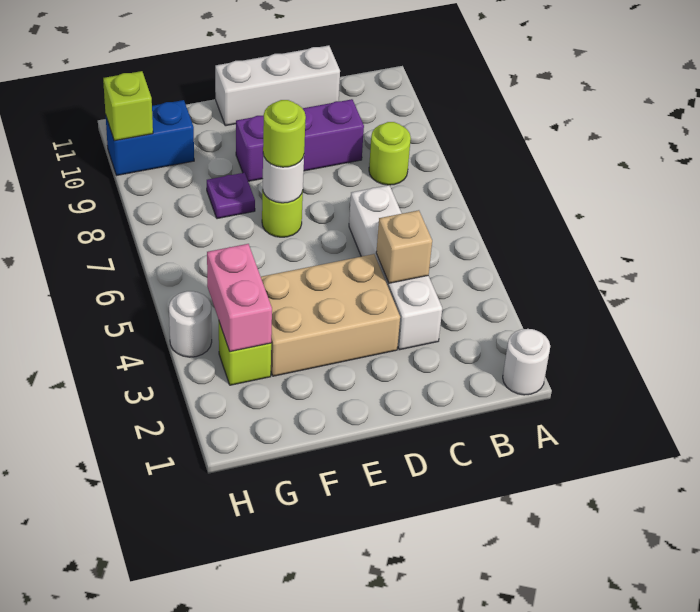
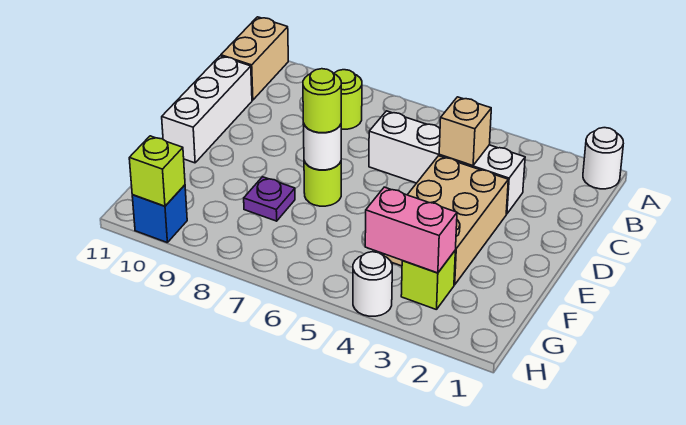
none -> tan brick A11:B11 level 1
purple brick C9:E9 level 1 -> none
blue brick G10:H10 level 1 -> blue brick H10 level 1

_ _ _

Assigned task: Would you return all the data exactly as given, minus the pictures?

Solution for this task:
none -> tan brick A11:B11 level 1
purple brick C9:E9 level 1 -> none
blue brick G10:H10 level 1 -> blue brick H10 level 1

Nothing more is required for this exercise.